_Task instructions_
Wherever a line of the records contains "none", copy that line.

== Records shown ==

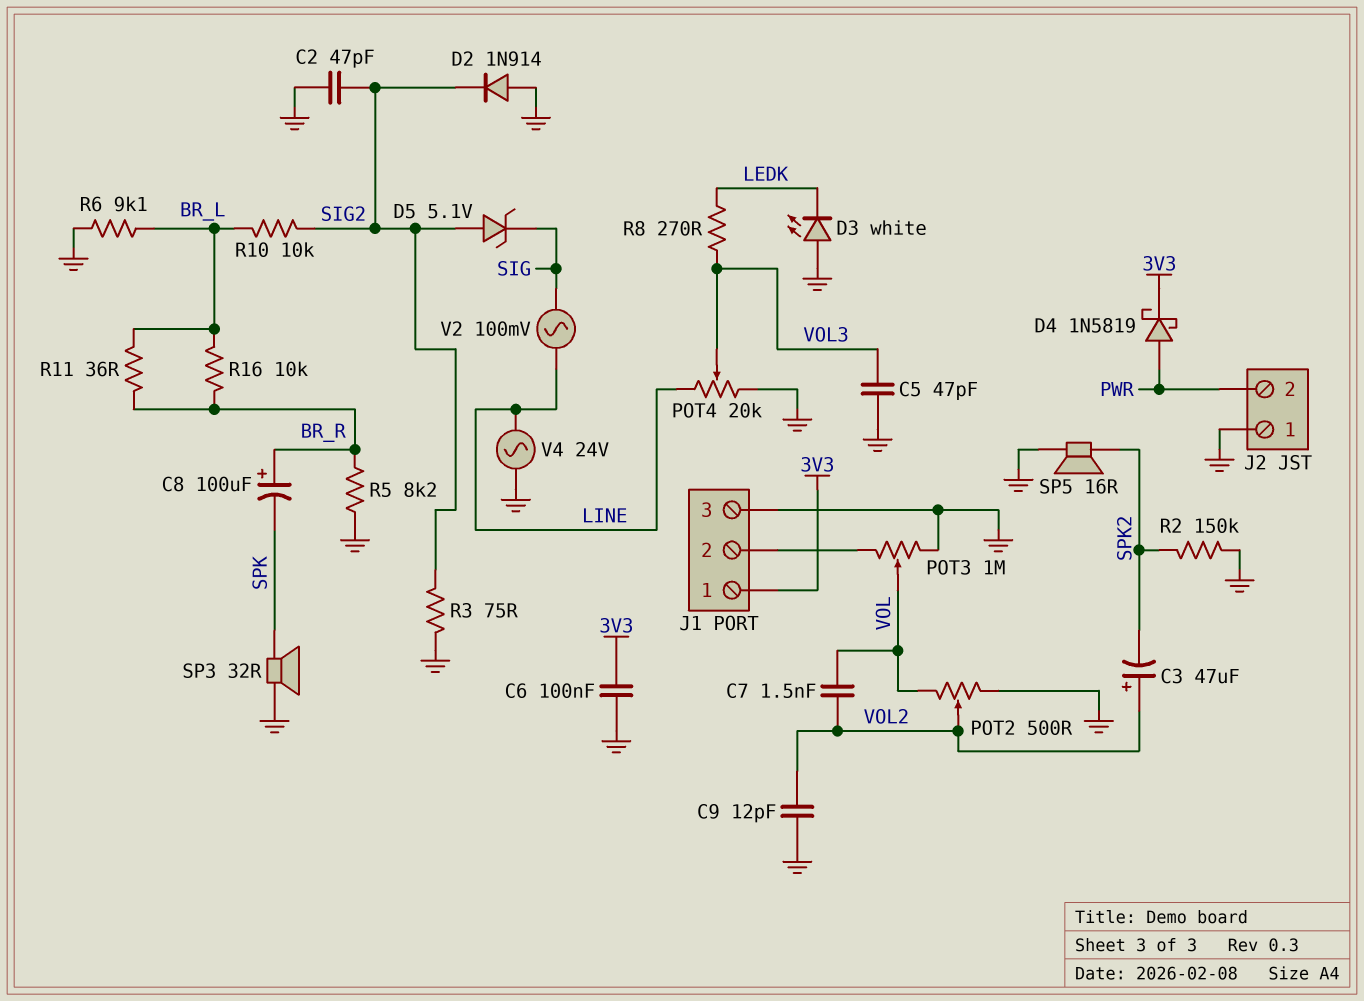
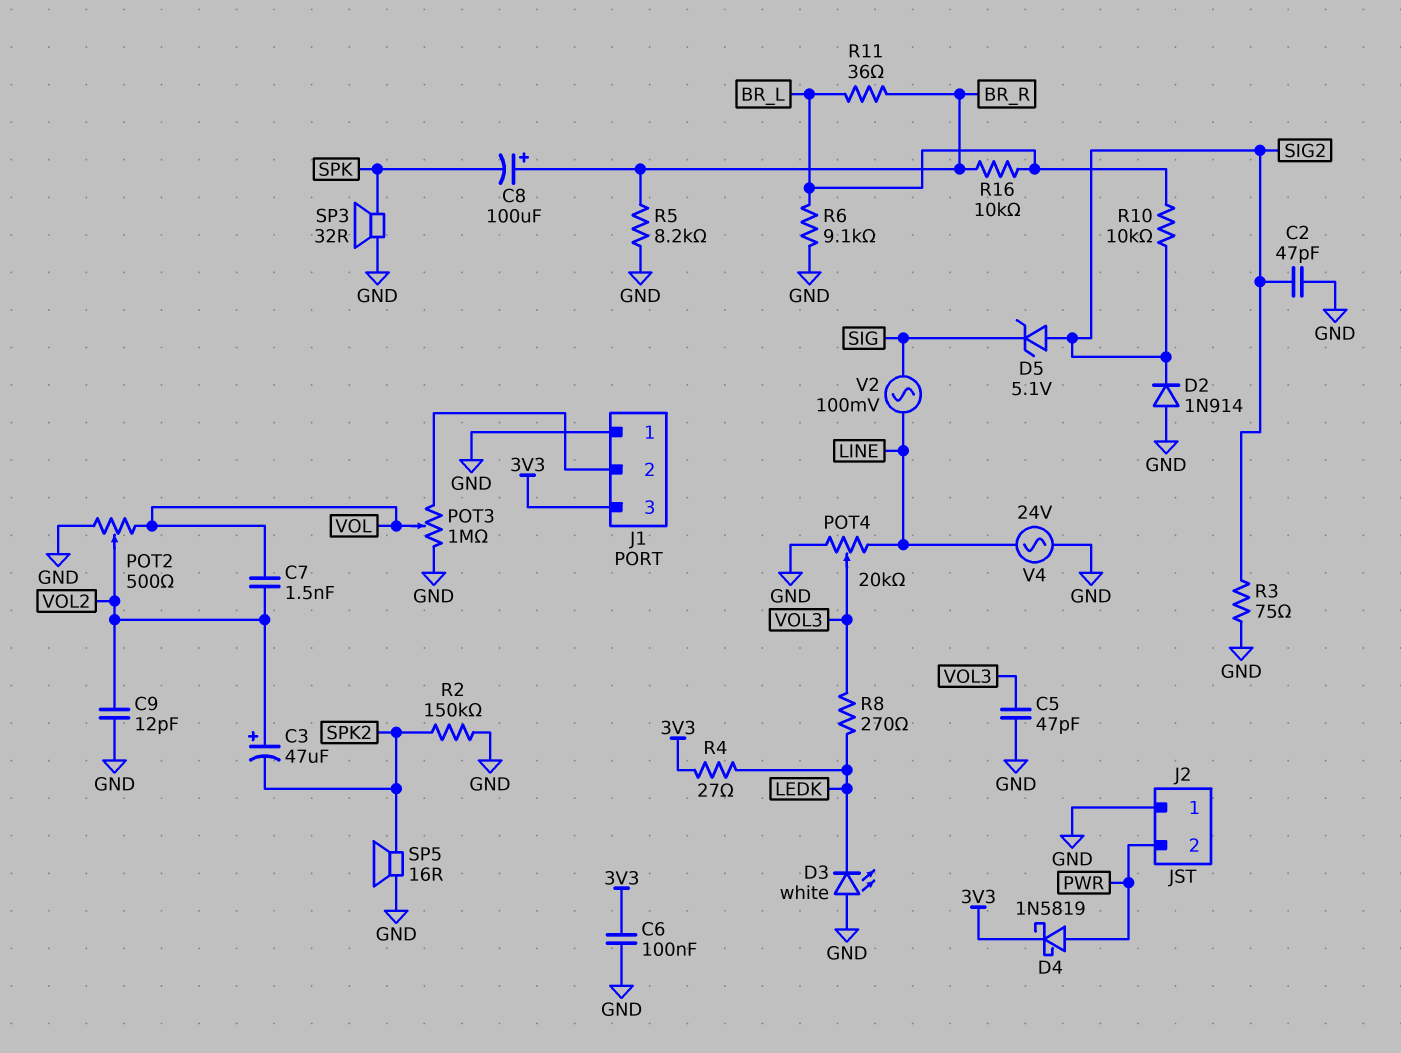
J1 pin 1: 3V3 -> GND
J1 pin 3: GND -> 3V3
R4: none -> 27 (3V3, LEDK)

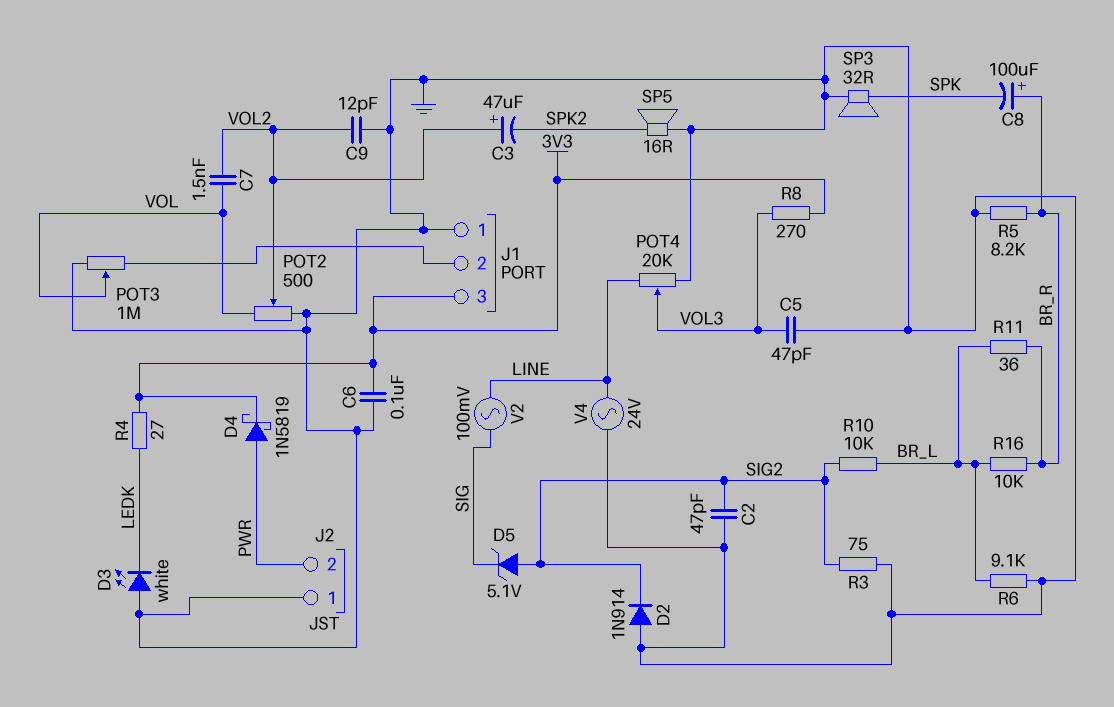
R2: 150k (GND, SPK2) -> none
R8: 270 (LEDK, VOL3) -> 270 (3V3, VOL3)

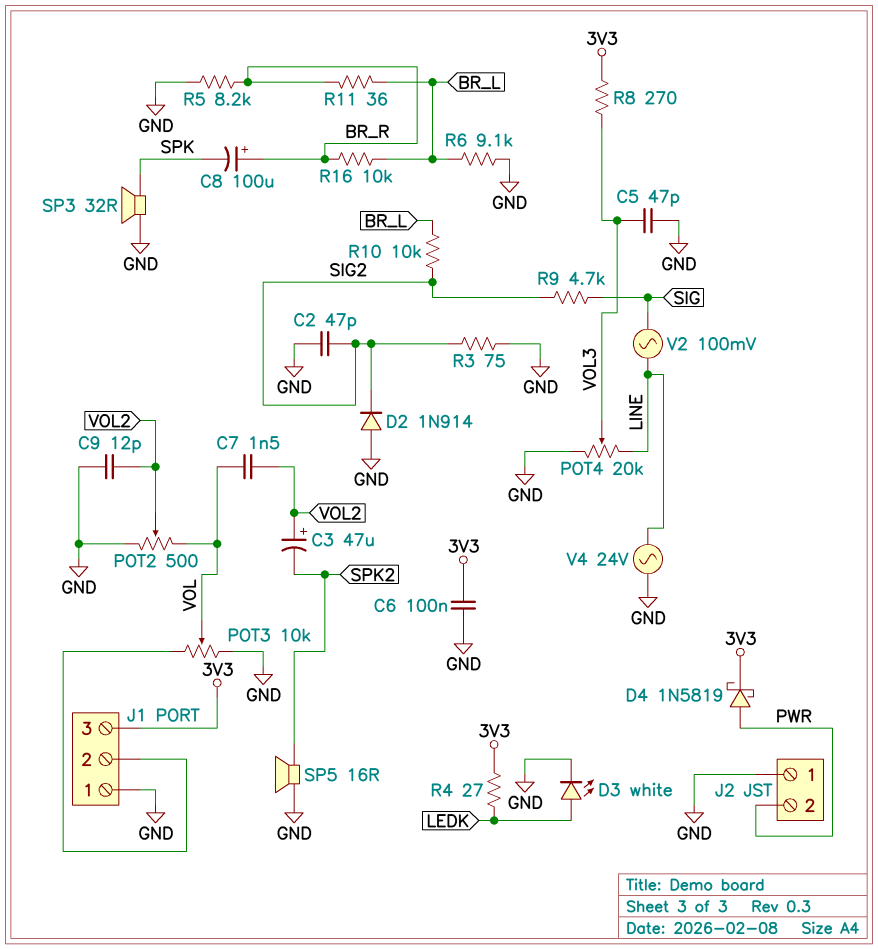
D3: LED white (A GND, K LEDK) -> LED white (A LEDK, K GND)
D5: zener 5.1V (A SIG2, K SIG) -> none
POT3: 1M (GND, J1/2, wiper VOL) -> 10k (GND, J1/2, wiper VOL)
R9: none -> 4.7k (SIG, SIG2)

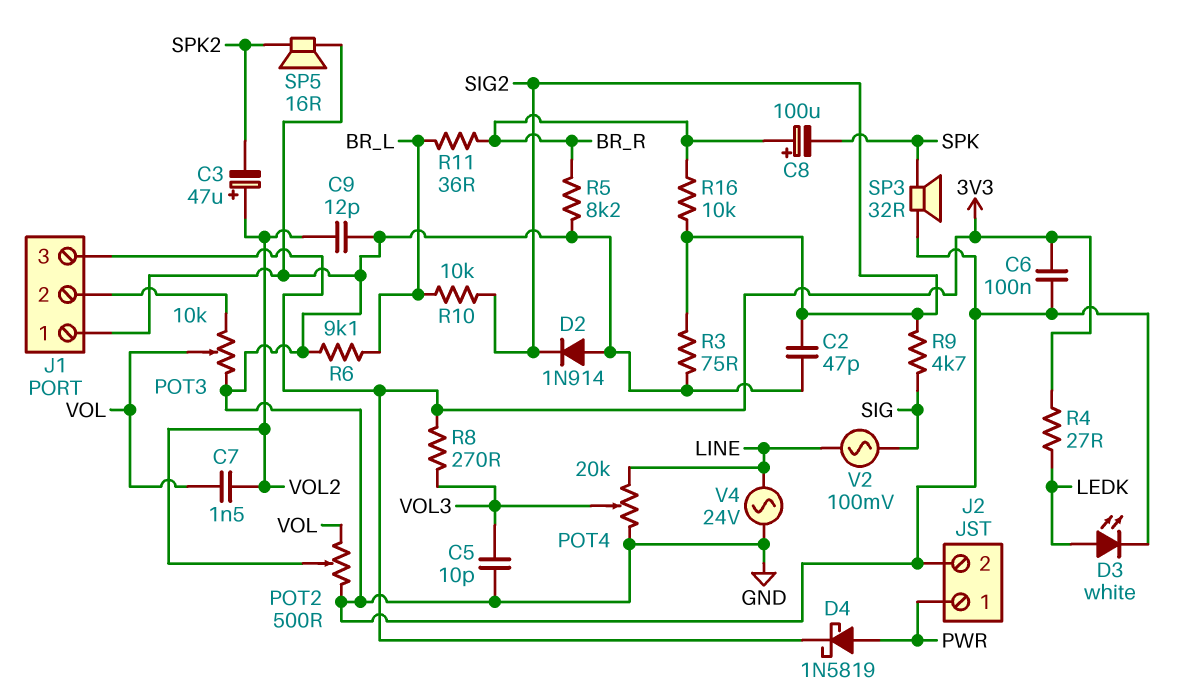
C5: 47pF (GND, VOL3) -> 10pF (GND, VOL3)
J2 pin 1: GND -> PWR
J2 pin 2: PWR -> GND
R16: 10k (BR_L, BR_R) -> 10k (BR_R, SIG2)

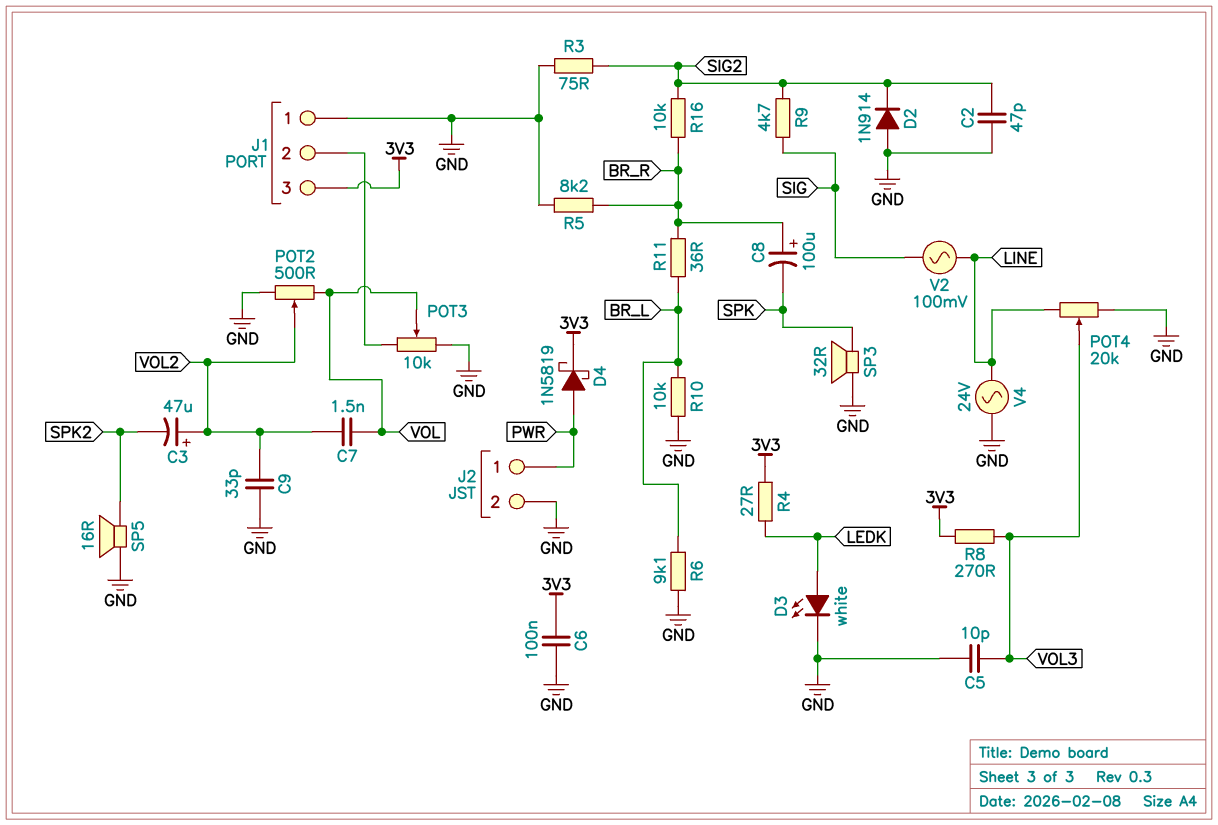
C9: 12pF (GND, VOL2) -> 33pF (GND, VOL2)
R10: 10k (BR_L, SIG2) -> 10k (BR_L, GND)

===

_Result of the task_
R4: none -> 27 (3V3, LEDK)
R2: 150k (GND, SPK2) -> none
D5: zener 5.1V (A SIG2, K SIG) -> none
R9: none -> 4.7k (SIG, SIG2)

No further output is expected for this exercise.